## [PROBLEM]
Leave out the pictures, and print exactly the lines from the one holding "RADIO1 pin CSN: GP0 -> GP18" through the last line of the material.
DATA TO USE START
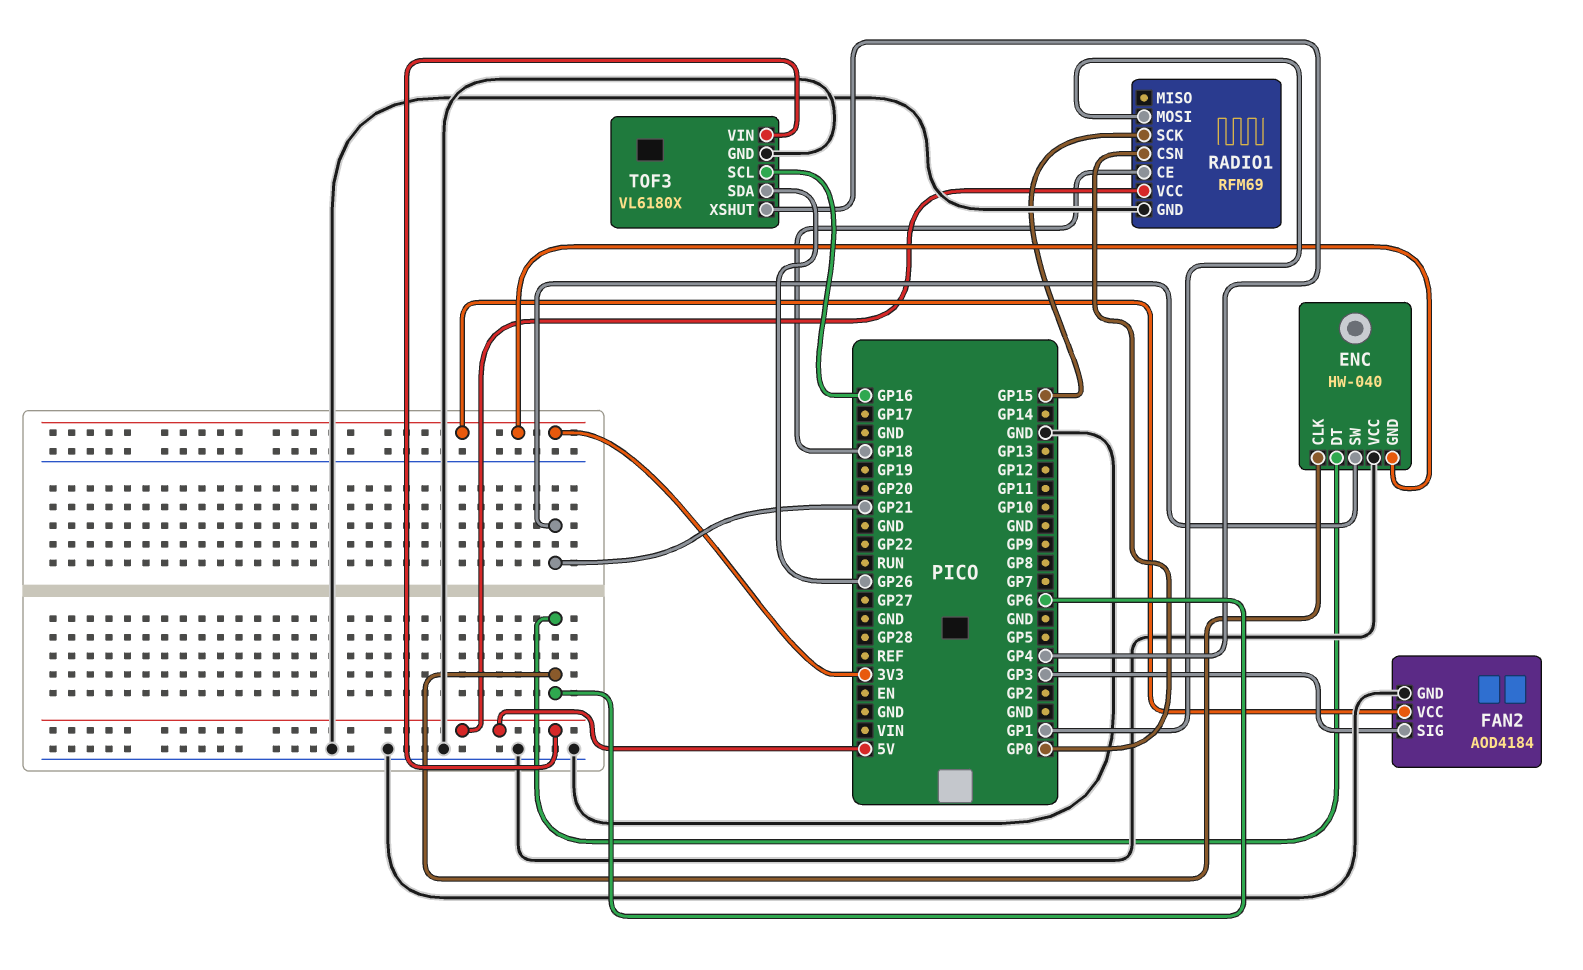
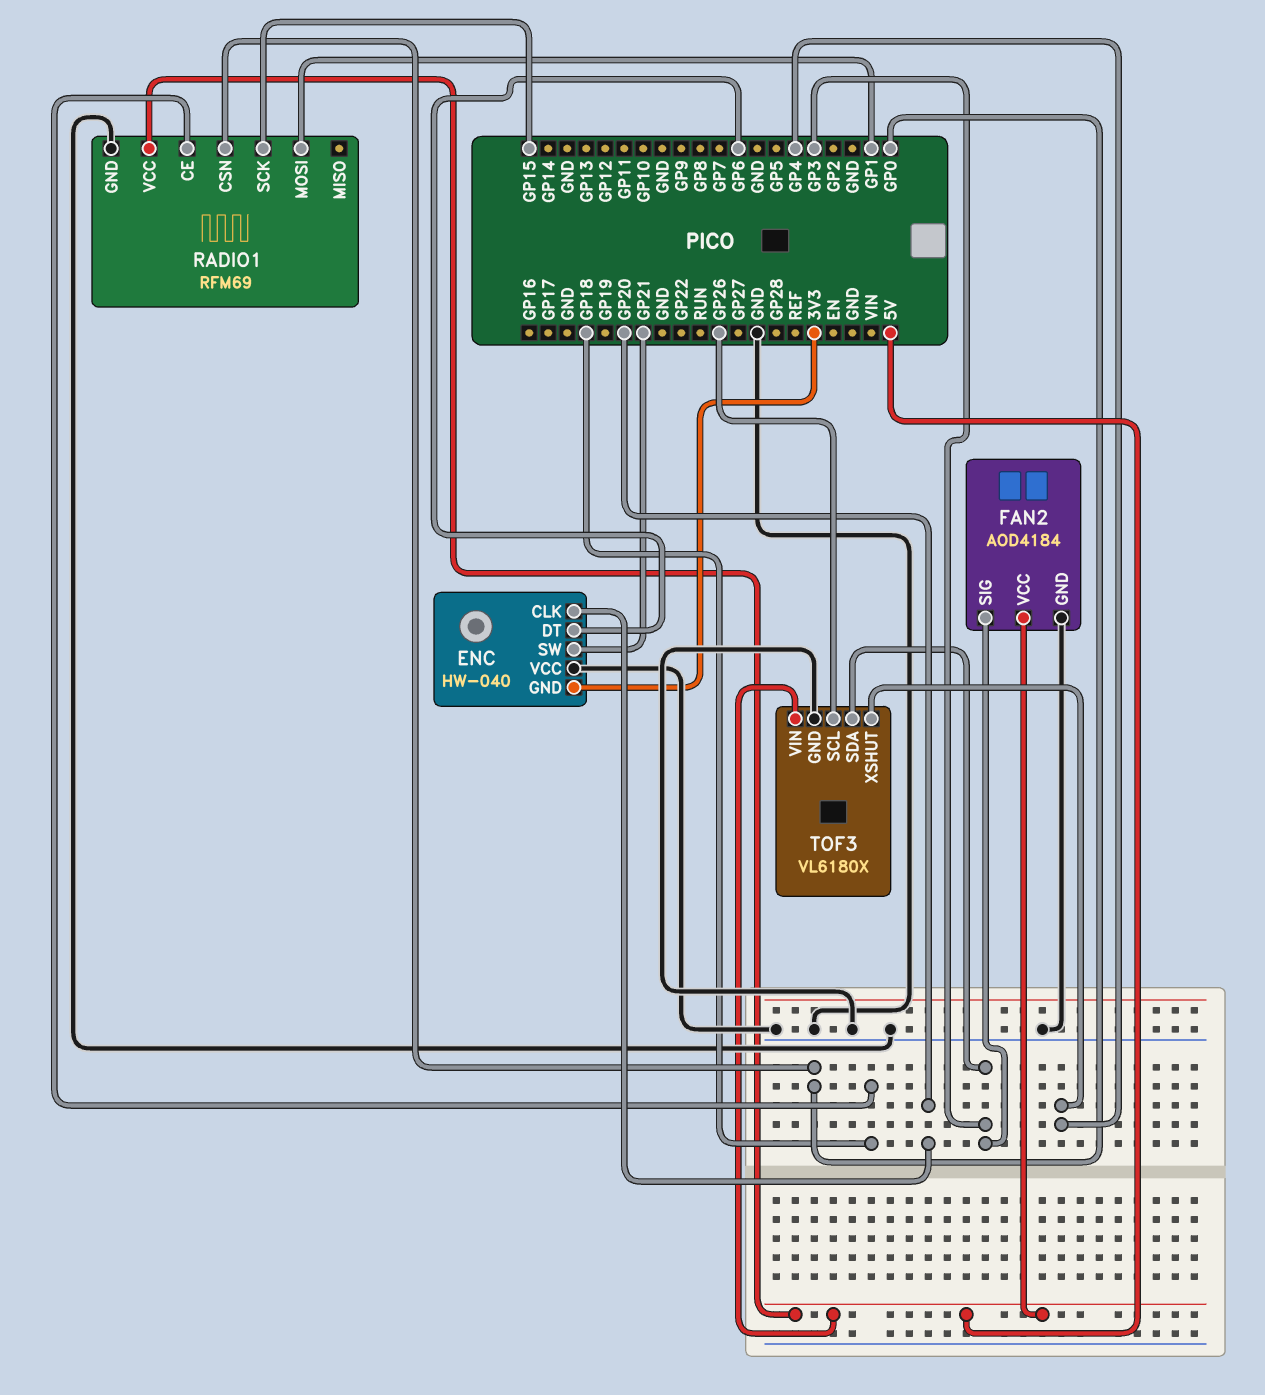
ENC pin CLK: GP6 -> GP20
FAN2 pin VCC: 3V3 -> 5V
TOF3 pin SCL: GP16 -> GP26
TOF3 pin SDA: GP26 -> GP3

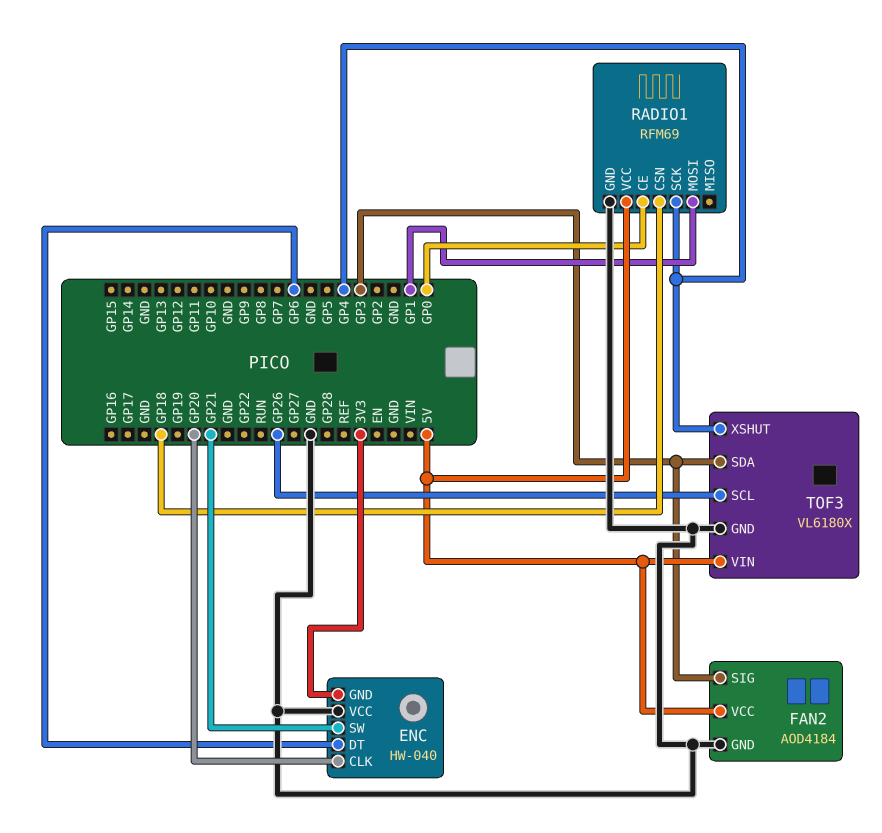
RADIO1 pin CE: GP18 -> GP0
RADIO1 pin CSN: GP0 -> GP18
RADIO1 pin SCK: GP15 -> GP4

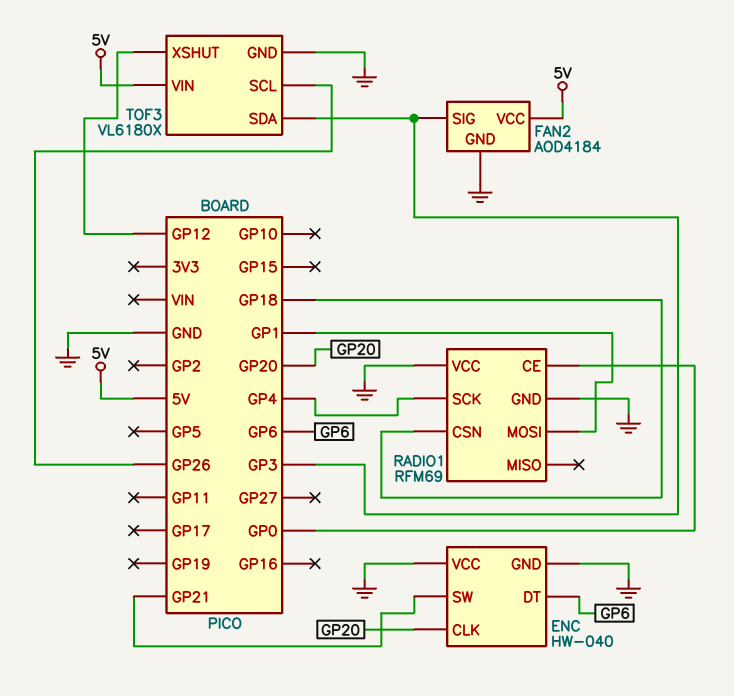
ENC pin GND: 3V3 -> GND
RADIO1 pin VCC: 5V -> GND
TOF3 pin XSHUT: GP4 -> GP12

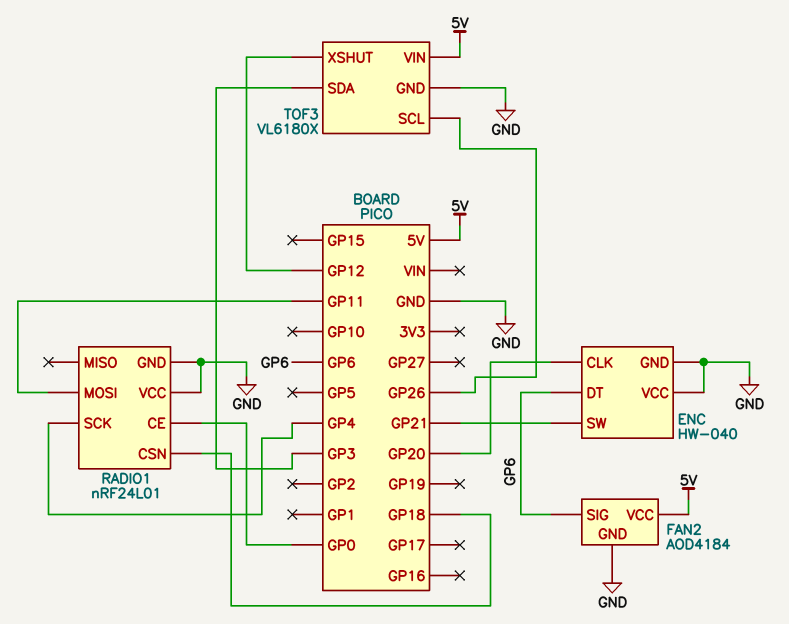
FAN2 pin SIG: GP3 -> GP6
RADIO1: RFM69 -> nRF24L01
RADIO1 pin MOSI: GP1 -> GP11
DATA TO USE END
## [OUTPUT OF THE EXERCISE]
RADIO1 pin CSN: GP0 -> GP18
RADIO1 pin SCK: GP15 -> GP4

ENC pin GND: 3V3 -> GND
RADIO1 pin VCC: 5V -> GND
TOF3 pin XSHUT: GP4 -> GP12

FAN2 pin SIG: GP3 -> GP6
RADIO1: RFM69 -> nRF24L01
RADIO1 pin MOSI: GP1 -> GP11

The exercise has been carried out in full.